START Task input

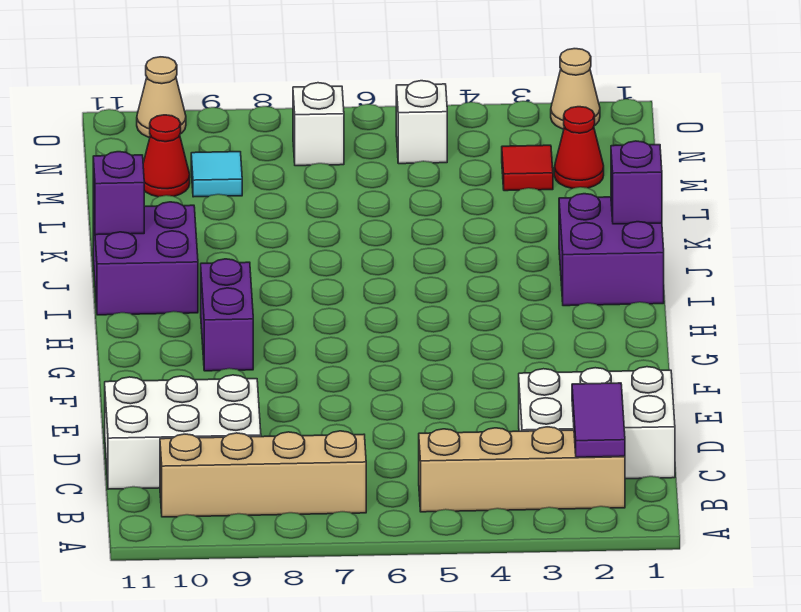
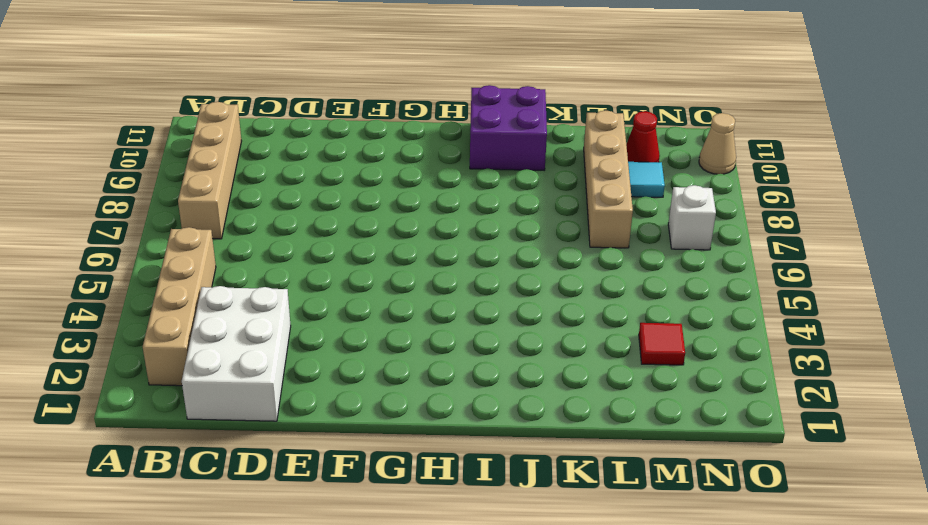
tan brick L7:L10 level 1 -> none
none -> white brick C9:D11 level 1
none -> purple brick G9:H9 level 1
none -> purple brick I1:J2 level 1

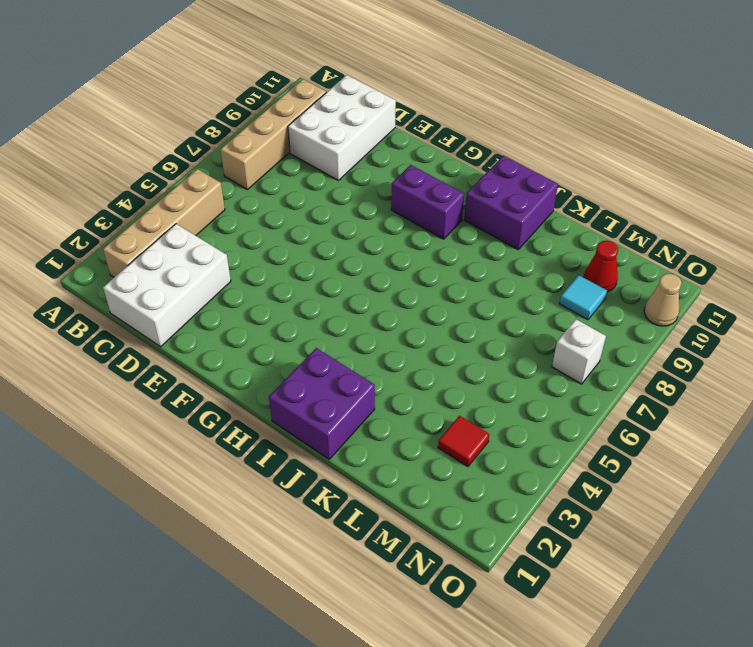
none -> red cone M2 level 1
none -> white brick N5 level 1
none -> tan cone O2 level 1

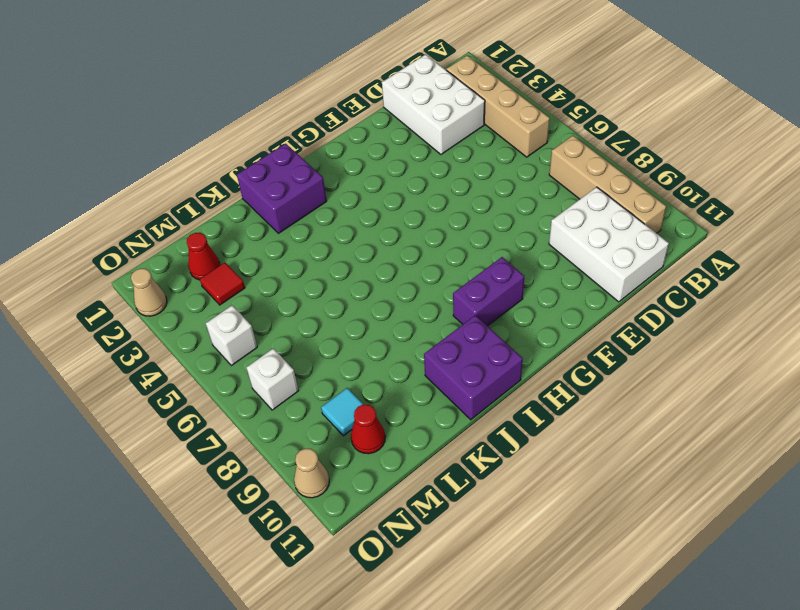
none -> purple tile B2:C2 level 2
none -> purple brick J1 level 2
none -> purple brick J11 level 2

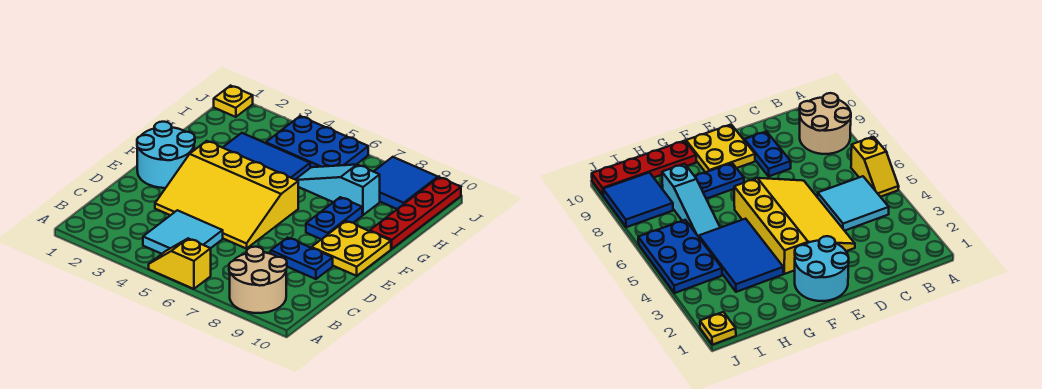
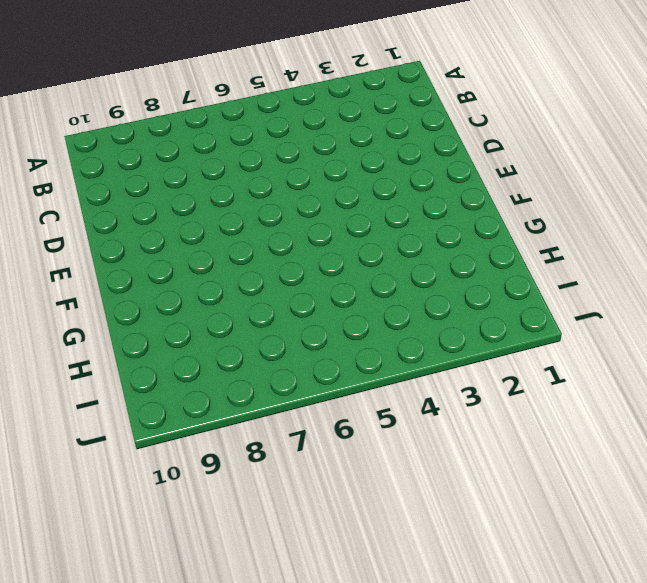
none -> yellow slope A5:A6 level 1 top 6
none -> tan round brick A8:B9 level 1
none -> cyan tile B4:C5 level 1

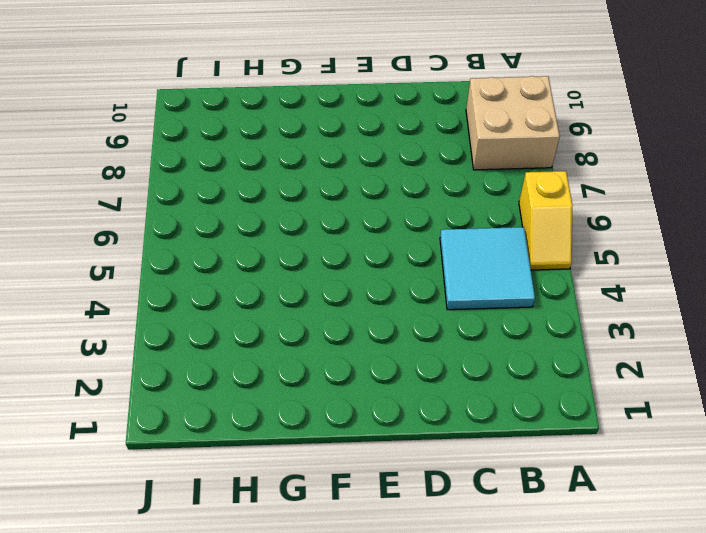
tan brick A8:B9 level 1 -> tan round brick A8:B9 level 1
none -> yellow slope D3:F6 level 1 top F
none -> blue plate D8:D9 level 1
none -> cyan round brick E1:F2 level 1

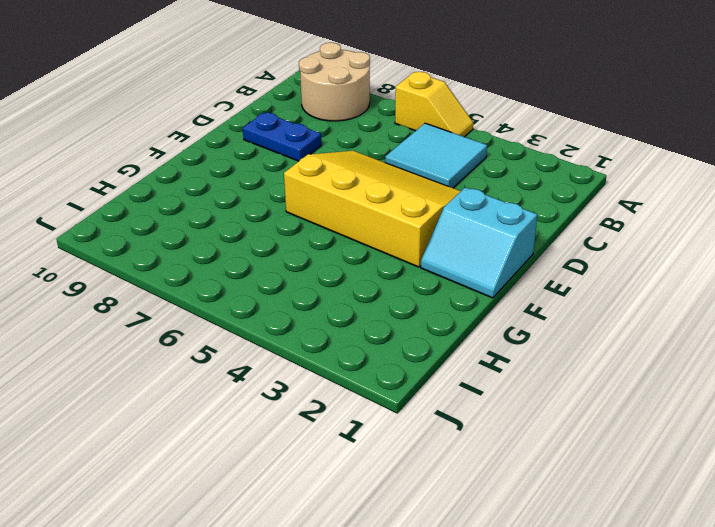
cyan slope E1:F2 level 1 top E -> cyan round brick E1:F2 level 1
none -> yellow plate E9:F10 level 1
none -> blue plate F8:G8 level 1
none -> blue tile G3:H5 level 1

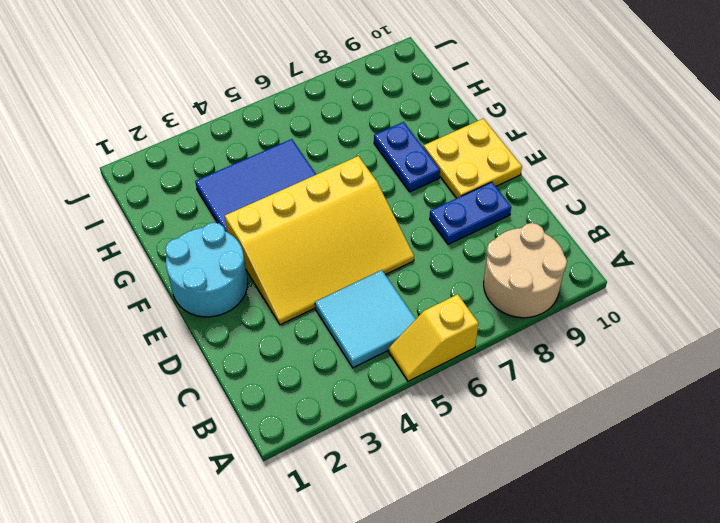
none -> red plate G10:J10 level 1
none -> cyan slope H6:H8 level 1 top 8
none -> blue plate I4:J6 level 1

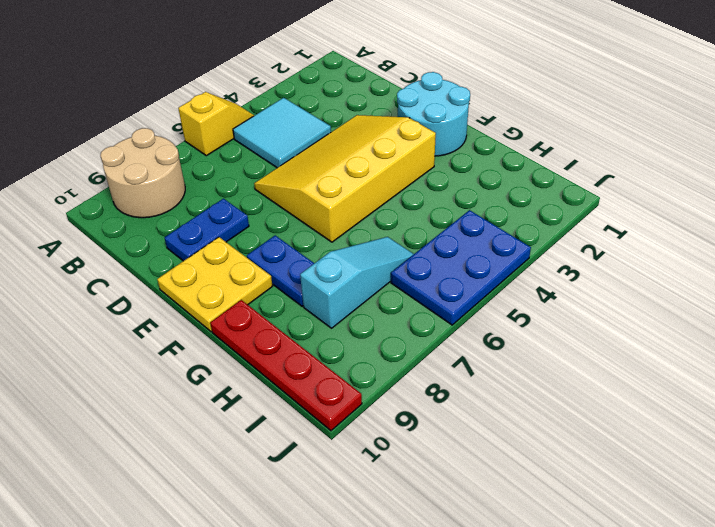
none -> blue tile G3:H5 level 1
none -> blue tile I8:J9 level 1
none -> yellow plate J1 level 1

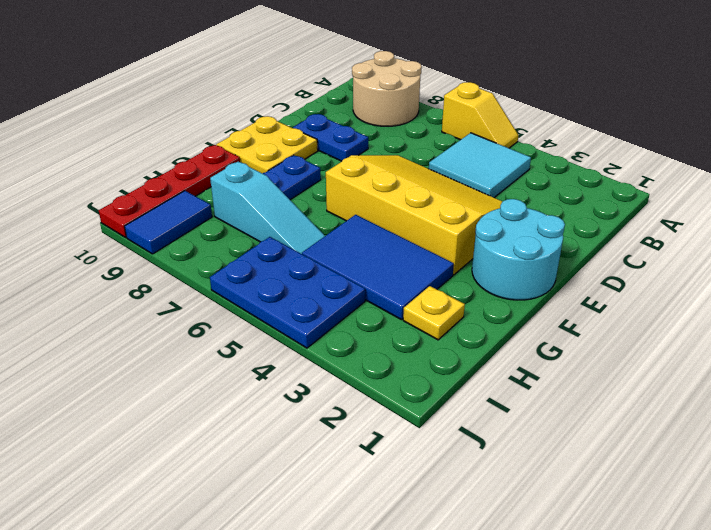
yellow plate H2 level 1 -> yellow plate J1 level 1
blue tile I9:J9 level 1 -> blue tile I8:J9 level 1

END Task input

Copy every line exactly, from the opening line of the entries down to the line holding "none -> blue plate F8:G8 level 1", and keep the pictures out.

tan brick L7:L10 level 1 -> none
none -> white brick C9:D11 level 1
none -> purple brick G9:H9 level 1
none -> purple brick I1:J2 level 1

none -> red cone M2 level 1
none -> white brick N5 level 1
none -> tan cone O2 level 1

none -> purple tile B2:C2 level 2
none -> purple brick J1 level 2
none -> purple brick J11 level 2

none -> yellow slope A5:A6 level 1 top 6
none -> tan round brick A8:B9 level 1
none -> cyan tile B4:C5 level 1

tan brick A8:B9 level 1 -> tan round brick A8:B9 level 1
none -> yellow slope D3:F6 level 1 top F
none -> blue plate D8:D9 level 1
none -> cyan round brick E1:F2 level 1

cyan slope E1:F2 level 1 top E -> cyan round brick E1:F2 level 1
none -> yellow plate E9:F10 level 1
none -> blue plate F8:G8 level 1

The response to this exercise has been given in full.